[Dataset items]
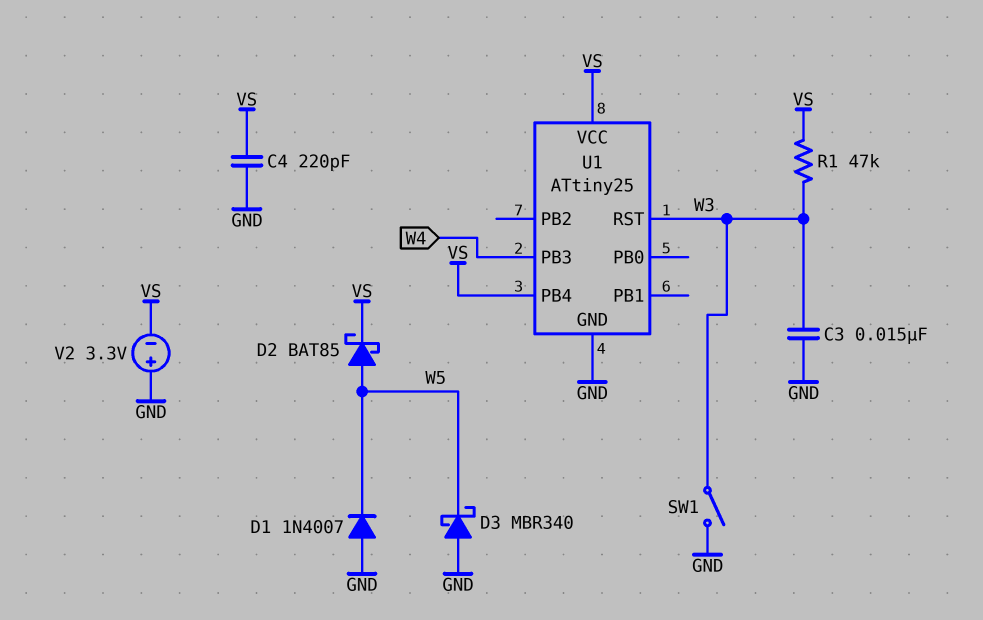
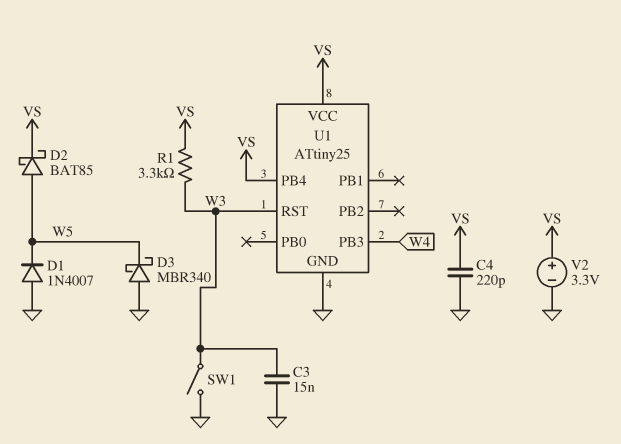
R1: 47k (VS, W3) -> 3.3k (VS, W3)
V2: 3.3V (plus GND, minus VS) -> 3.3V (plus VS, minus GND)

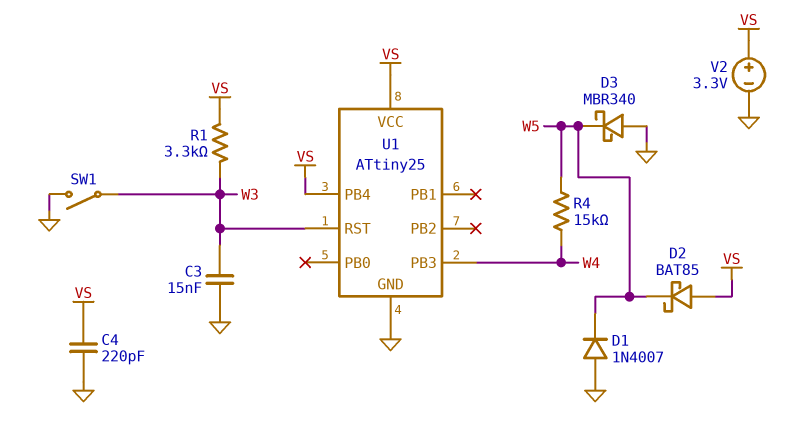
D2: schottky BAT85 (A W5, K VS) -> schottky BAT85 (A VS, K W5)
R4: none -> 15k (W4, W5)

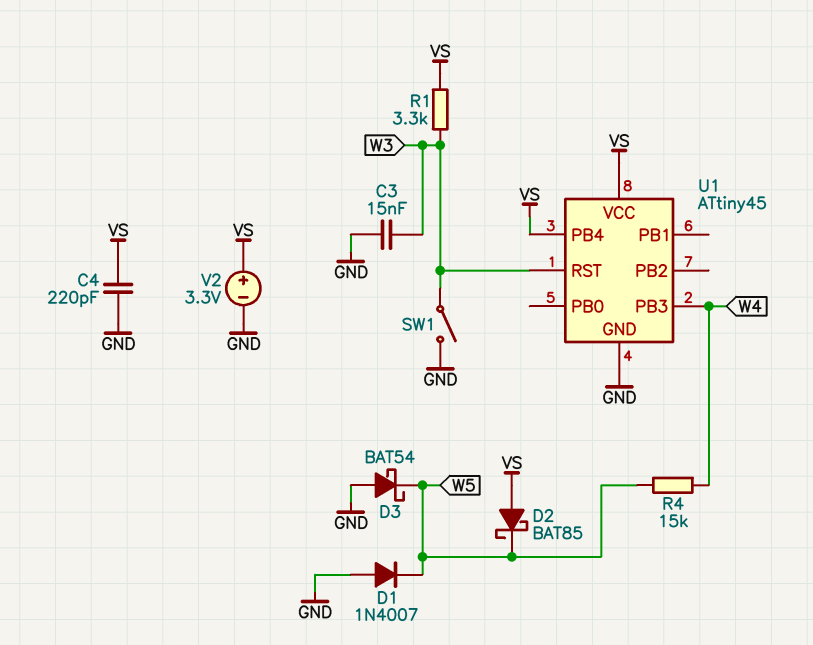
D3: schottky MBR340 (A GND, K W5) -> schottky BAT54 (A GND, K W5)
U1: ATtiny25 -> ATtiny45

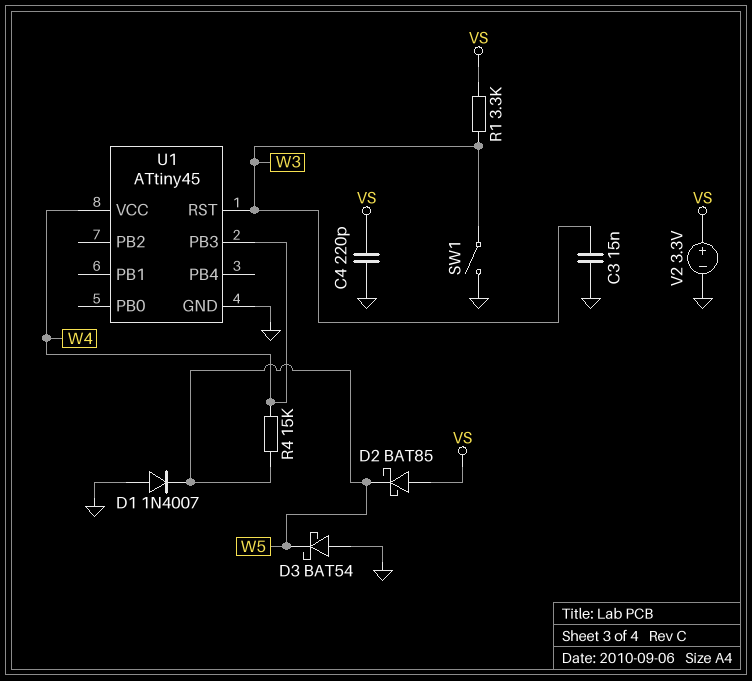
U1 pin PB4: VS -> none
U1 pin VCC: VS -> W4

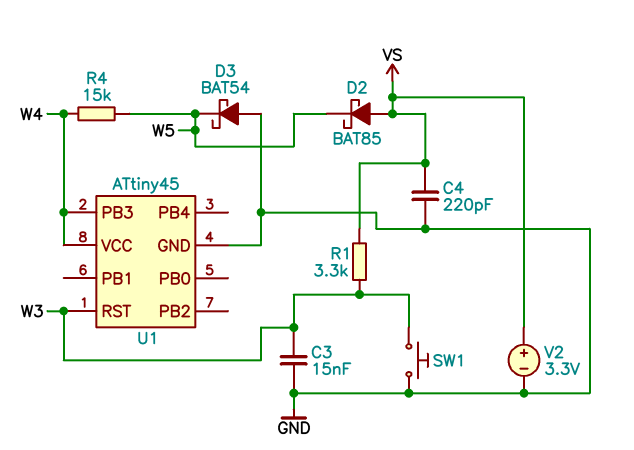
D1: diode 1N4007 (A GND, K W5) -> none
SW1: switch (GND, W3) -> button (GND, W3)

• **Requirement**
Your answer should be one number, the count of lines above that hold "schottky".

• **Worked solution**
2